Beginning at the line containing "(181, 243) = (125, 296): none", output every line to the end of the data below exactly as it appears.

(Beginning of Data excerpts)

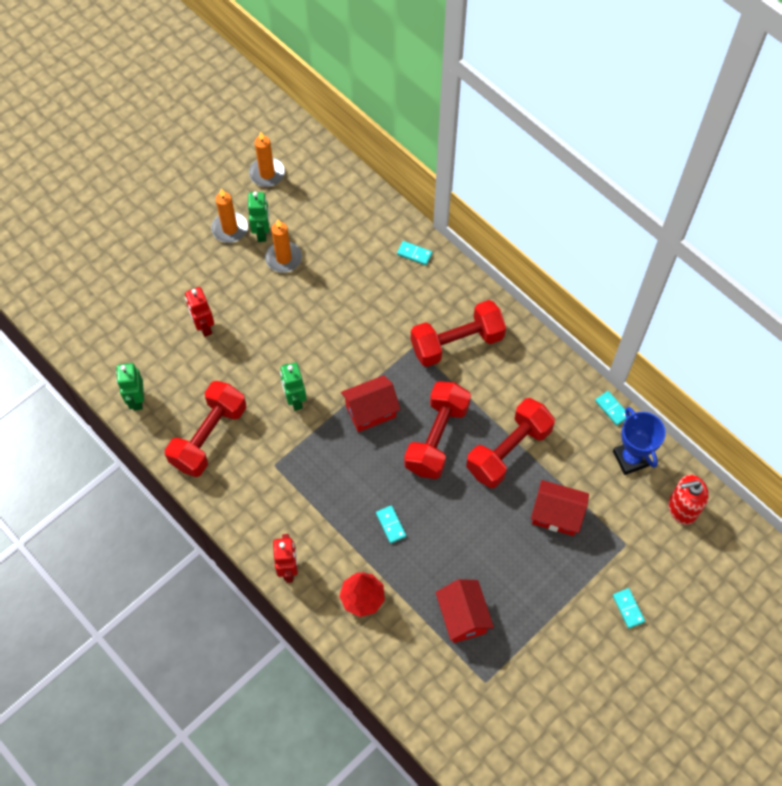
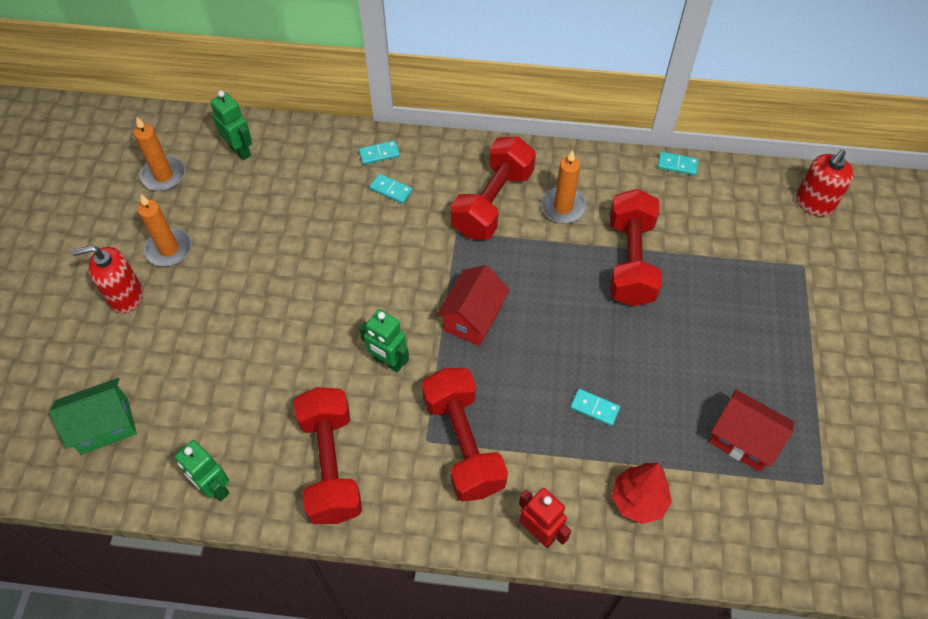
camera: 40 degrees left, 5 degrees down
(109, 317) = (104, 426): none -> green house
(181, 243) = (125, 296): none -> red soap dispenser
(204, 326) = (225, 360): red robot -> none
(262, 232) = (207, 231): green robot -> green robot (240, 150)
(283, 258) = (252, 239): orange candle -> orange candle (563, 207)
(436, 438) = (557, 297): red dumbbell -> red dumbbell (463, 444)
(556, 515) = (725, 285): red house -> none
(628, 608) = (863, 317): turquoise domino -> turquoise domino (391, 190)
(630, 458) = (734, 193): blue trophy -> none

(End of Data excerpts)

— Completed exercise —
(181, 243) = (125, 296): none -> red soap dispenser
(204, 326) = (225, 360): red robot -> none
(262, 232) = (207, 231): green robot -> green robot (240, 150)
(283, 258) = (252, 239): orange candle -> orange candle (563, 207)
(436, 438) = (557, 297): red dumbbell -> red dumbbell (463, 444)
(556, 515) = (725, 285): red house -> none
(628, 608) = (863, 317): turquoise domino -> turquoise domino (391, 190)
(630, 458) = (734, 193): blue trophy -> none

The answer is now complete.